■ Exercise instructions ■
Taking the data below, please print only the lines from the line holding "Someone repainted the" to the line holding "Someone carried the yellow lemon", inclusive, with pictures omitted.

Scene change data
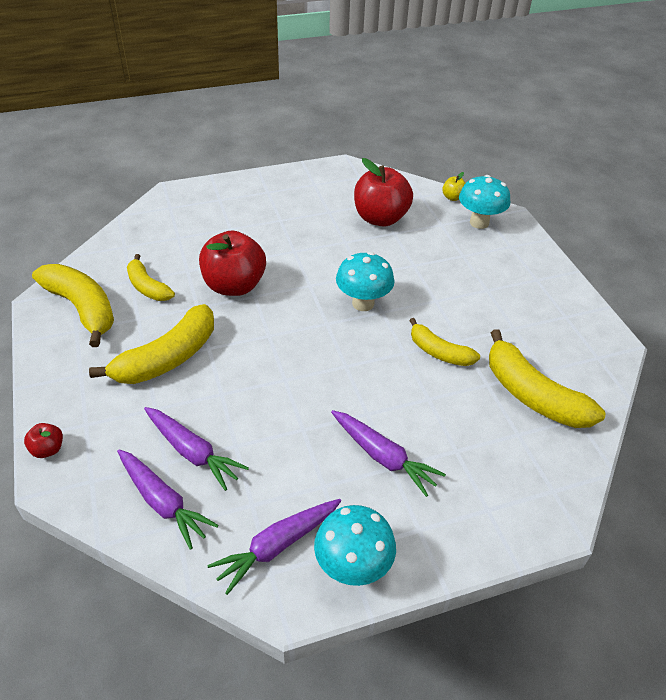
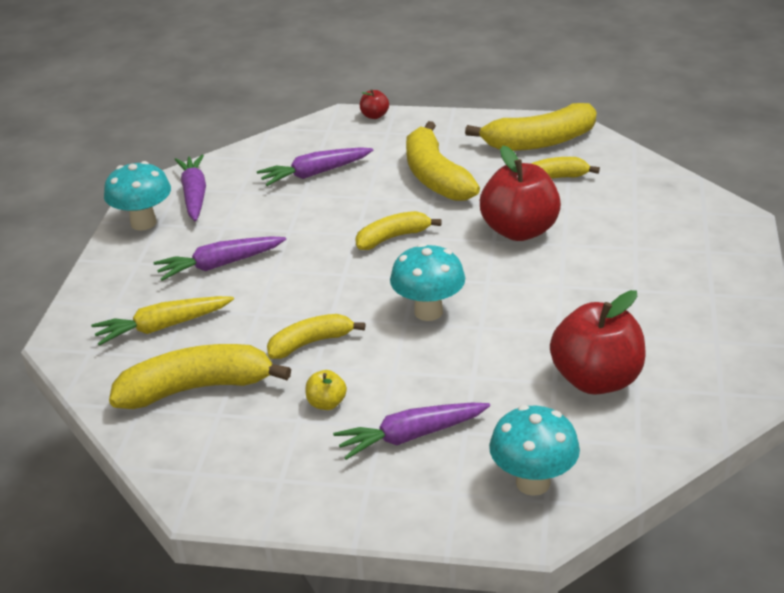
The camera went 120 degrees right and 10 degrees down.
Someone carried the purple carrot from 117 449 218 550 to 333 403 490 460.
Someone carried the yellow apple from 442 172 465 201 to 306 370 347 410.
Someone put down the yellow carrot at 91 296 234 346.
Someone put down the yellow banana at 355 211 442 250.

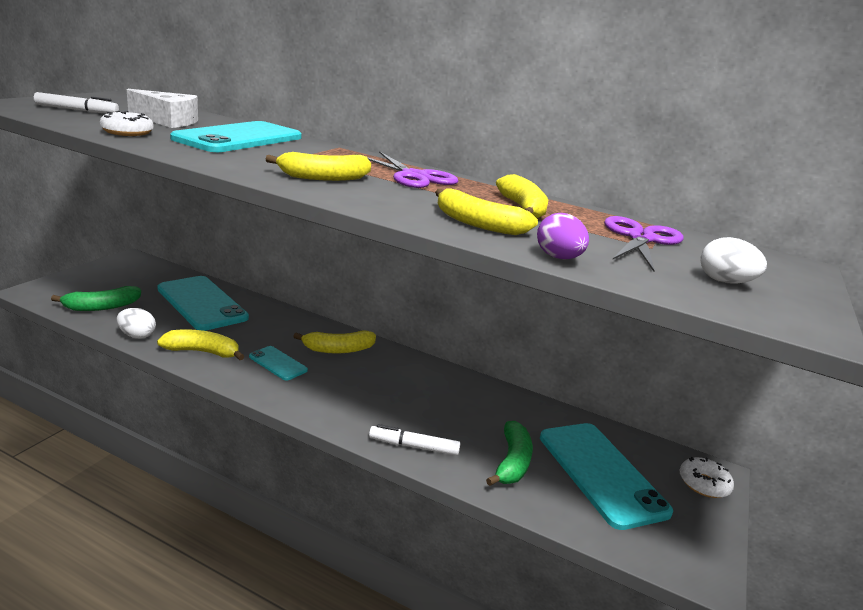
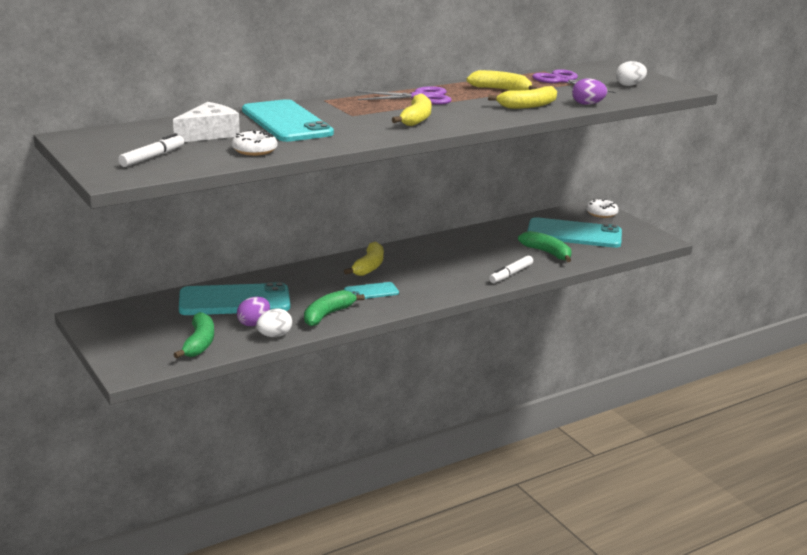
The camera went 55 degrees left and 0 degrees up.
Someone repainted the yellow banana at 157 329 244 360, which became the green banana at 304 290 365 326.
Someone put down the purple egg at 237 296 270 326.

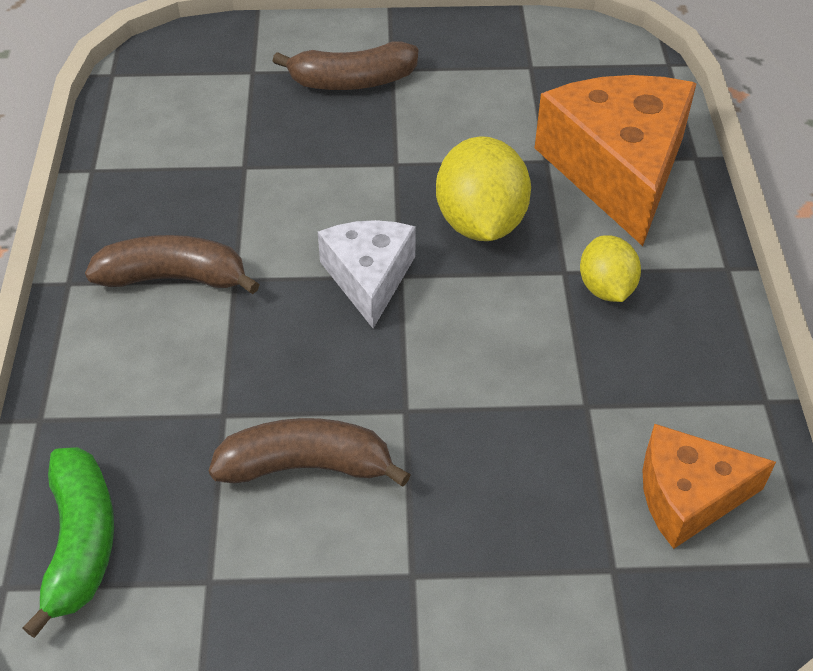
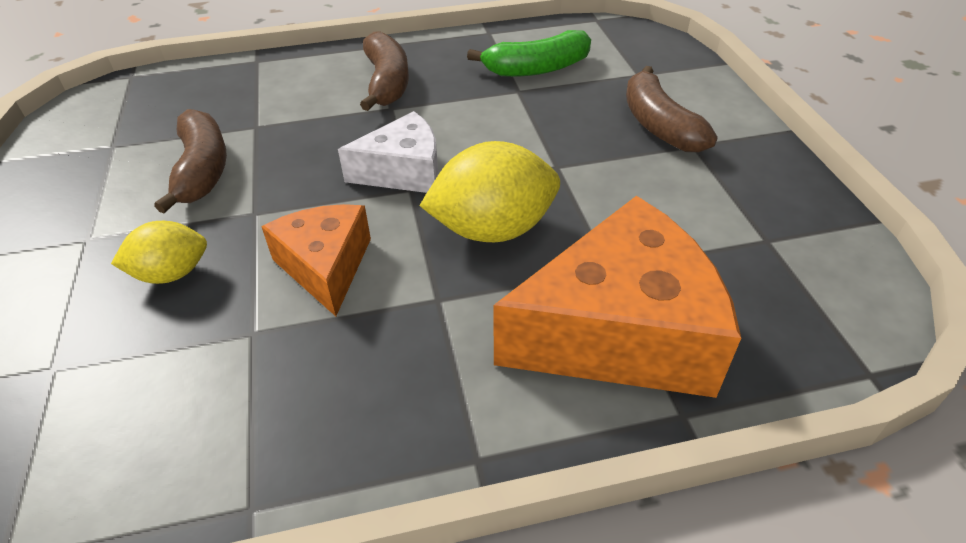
The camera went 80 degrees right and 5 degrees down.
Someone carried the green banana from 22 447 114 638 to 467 30 591 77.
Someone carried the yellow lemon from 580 235 641 302 to 111 221 207 284.
Someone carried the orange cheese from 642 424 776 549 to 261 204 371 316.

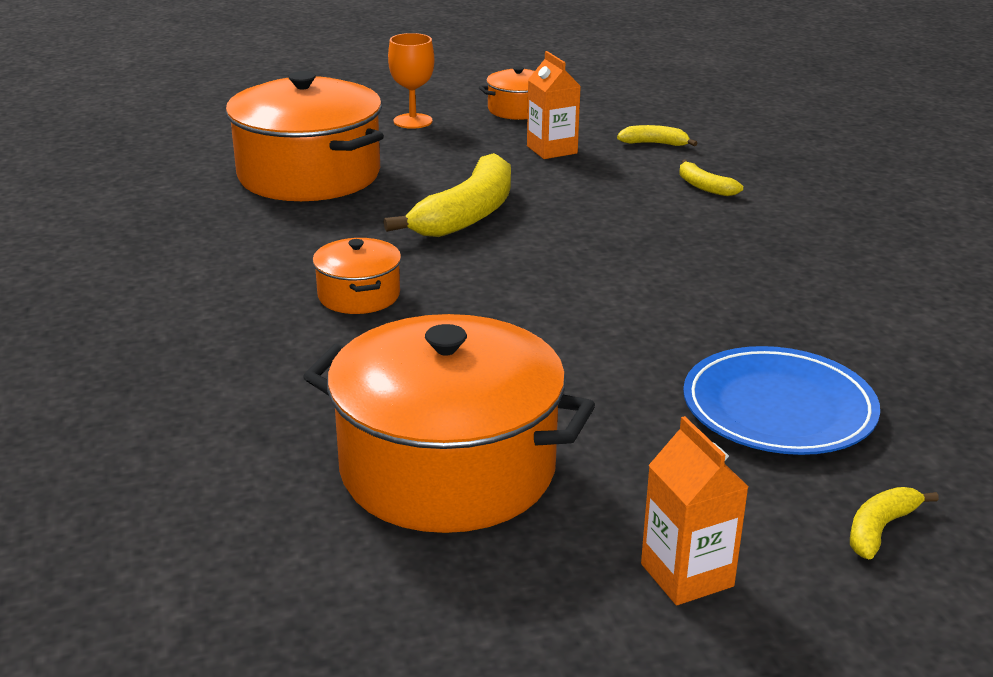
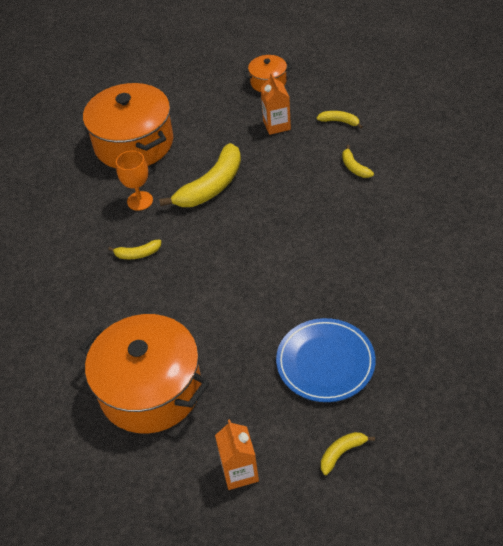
The camera went 15 degrees right and 20 degrees up.
Someone swapped the orange pot at 312 238 401 314 for the yellow banana at 108 240 161 259.
Someone carried the orange goblet from 388 33 434 129 to 116 151 153 211.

■ Finished task ■
Someone repainted the yellow banana at 157 329 244 360, which became the green banana at 304 290 365 326.
Someone put down the purple egg at 237 296 270 326.

The camera went 80 degrees right and 5 degrees down.
Someone carried the green banana from 22 447 114 638 to 467 30 591 77.
Someone carried the yellow lemon from 580 235 641 302 to 111 221 207 284.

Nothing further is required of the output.